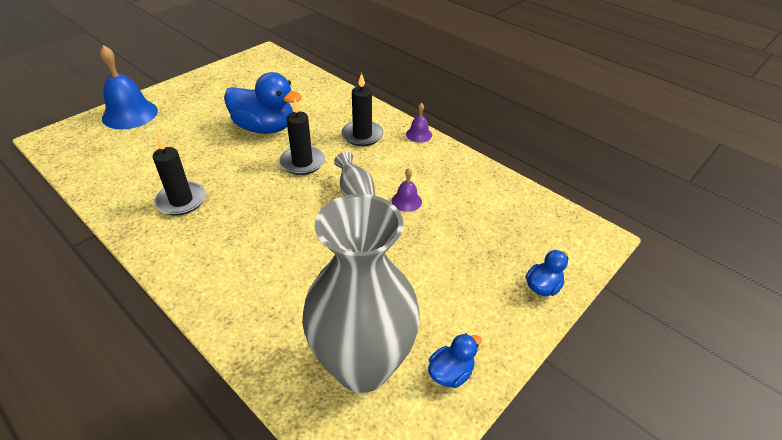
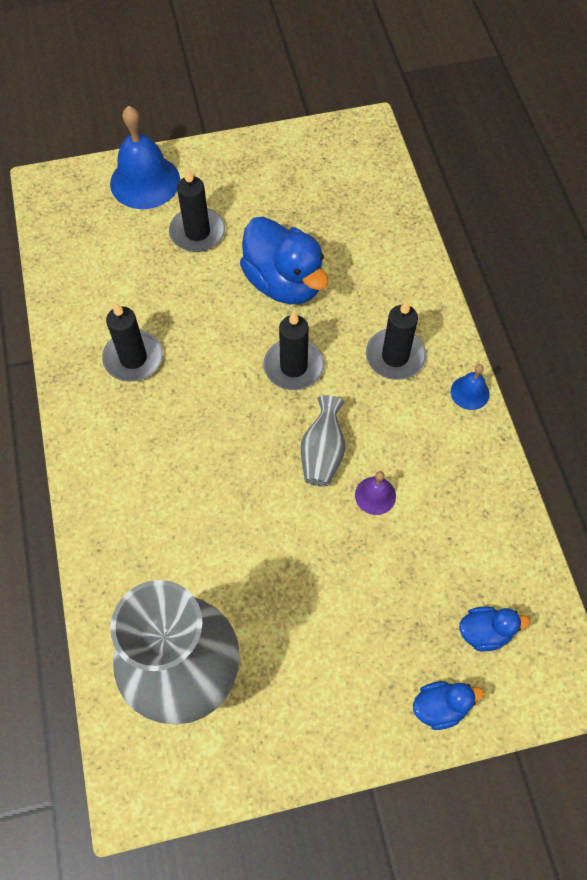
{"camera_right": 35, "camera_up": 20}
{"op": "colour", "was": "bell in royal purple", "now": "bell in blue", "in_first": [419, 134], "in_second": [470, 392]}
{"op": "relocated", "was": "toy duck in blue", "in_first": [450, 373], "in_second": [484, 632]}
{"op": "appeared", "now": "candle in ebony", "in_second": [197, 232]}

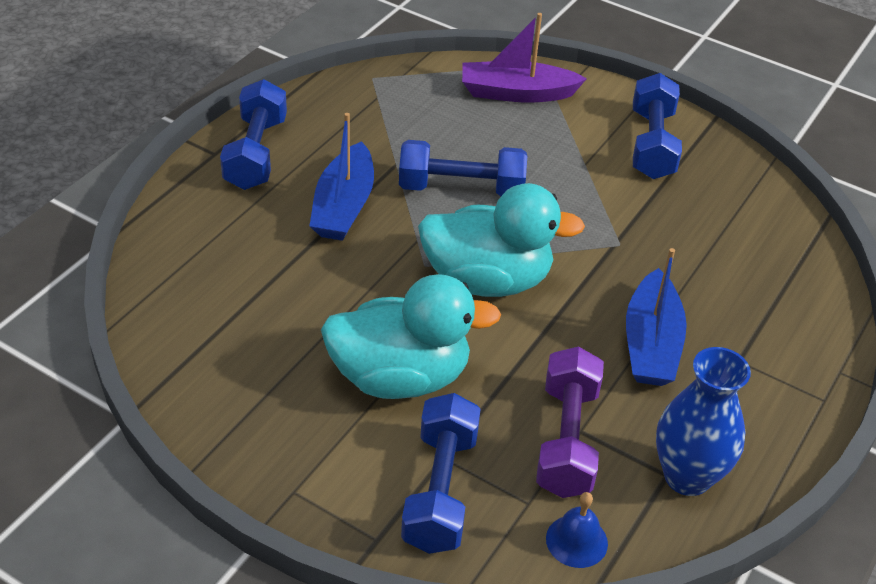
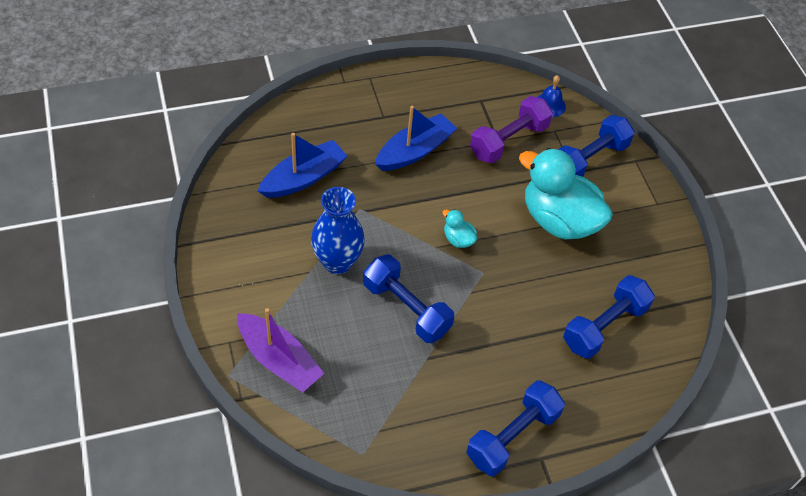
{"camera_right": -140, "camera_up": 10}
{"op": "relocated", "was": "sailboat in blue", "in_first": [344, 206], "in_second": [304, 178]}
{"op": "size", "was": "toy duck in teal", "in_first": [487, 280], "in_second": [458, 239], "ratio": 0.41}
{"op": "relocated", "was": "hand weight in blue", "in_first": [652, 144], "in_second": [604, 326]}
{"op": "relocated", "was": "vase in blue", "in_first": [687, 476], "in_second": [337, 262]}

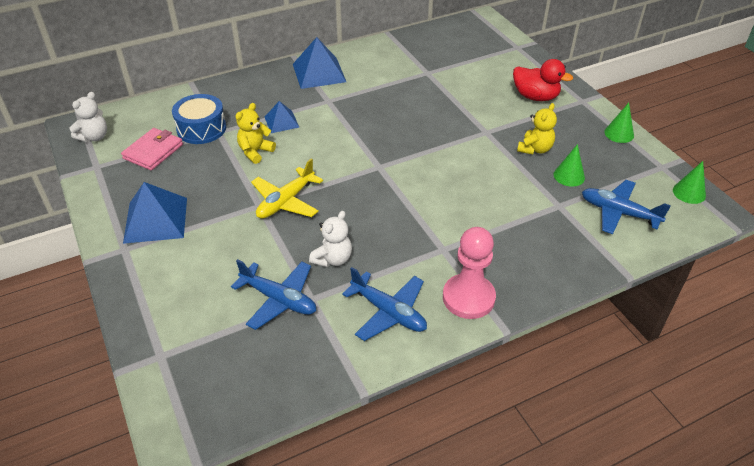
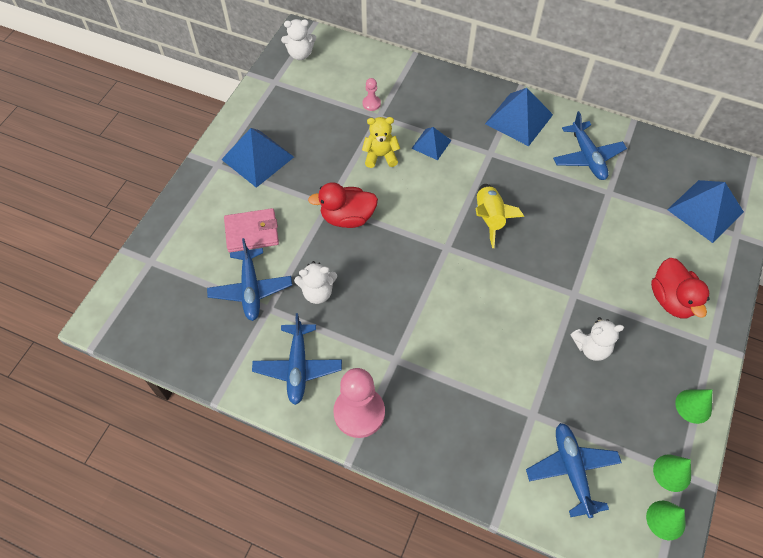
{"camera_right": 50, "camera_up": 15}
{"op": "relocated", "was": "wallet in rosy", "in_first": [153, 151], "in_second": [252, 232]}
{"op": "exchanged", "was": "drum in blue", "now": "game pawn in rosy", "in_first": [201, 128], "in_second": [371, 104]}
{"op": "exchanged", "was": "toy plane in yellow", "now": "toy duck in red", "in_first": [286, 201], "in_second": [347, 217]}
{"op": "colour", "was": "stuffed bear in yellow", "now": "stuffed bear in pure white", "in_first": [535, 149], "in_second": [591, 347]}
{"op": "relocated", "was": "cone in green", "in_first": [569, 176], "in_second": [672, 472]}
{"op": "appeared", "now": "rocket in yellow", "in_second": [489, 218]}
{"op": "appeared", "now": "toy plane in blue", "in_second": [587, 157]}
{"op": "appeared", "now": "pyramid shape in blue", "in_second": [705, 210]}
- - - - - - -
With the pictures left out, write out all of the data exactly.

## TASK RESPONSE
{"camera_right": 35, "camera_up": 20}
{"op": "colour", "was": "bell in royal purple", "now": "bell in blue", "in_first": [419, 134], "in_second": [470, 392]}
{"op": "relocated", "was": "toy duck in blue", "in_first": [450, 373], "in_second": [484, 632]}
{"op": "appeared", "now": "candle in ebony", "in_second": [197, 232]}

{"camera_right": -140, "camera_up": 10}
{"op": "relocated", "was": "sailboat in blue", "in_first": [344, 206], "in_second": [304, 178]}
{"op": "size", "was": "toy duck in teal", "in_first": [487, 280], "in_second": [458, 239], "ratio": 0.41}
{"op": "relocated", "was": "hand weight in blue", "in_first": [652, 144], "in_second": [604, 326]}
{"op": "relocated", "was": "vase in blue", "in_first": [687, 476], "in_second": [337, 262]}

{"camera_right": 50, "camera_up": 15}
{"op": "relocated", "was": "wallet in rosy", "in_first": [153, 151], "in_second": [252, 232]}
{"op": "exchanged", "was": "drum in blue", "now": "game pawn in rosy", "in_first": [201, 128], "in_second": [371, 104]}
{"op": "exchanged", "was": "toy plane in yellow", "now": "toy duck in red", "in_first": [286, 201], "in_second": [347, 217]}
{"op": "colour", "was": "stuffed bear in yellow", "now": "stuffed bear in pure white", "in_first": [535, 149], "in_second": [591, 347]}
{"op": "relocated", "was": "cone in green", "in_first": [569, 176], "in_second": [672, 472]}
{"op": "appeared", "now": "rocket in yellow", "in_second": [489, 218]}
{"op": "appeared", "now": "toy plane in blue", "in_second": [587, 157]}
{"op": "appeared", "now": "pyramid shape in blue", "in_second": [705, 210]}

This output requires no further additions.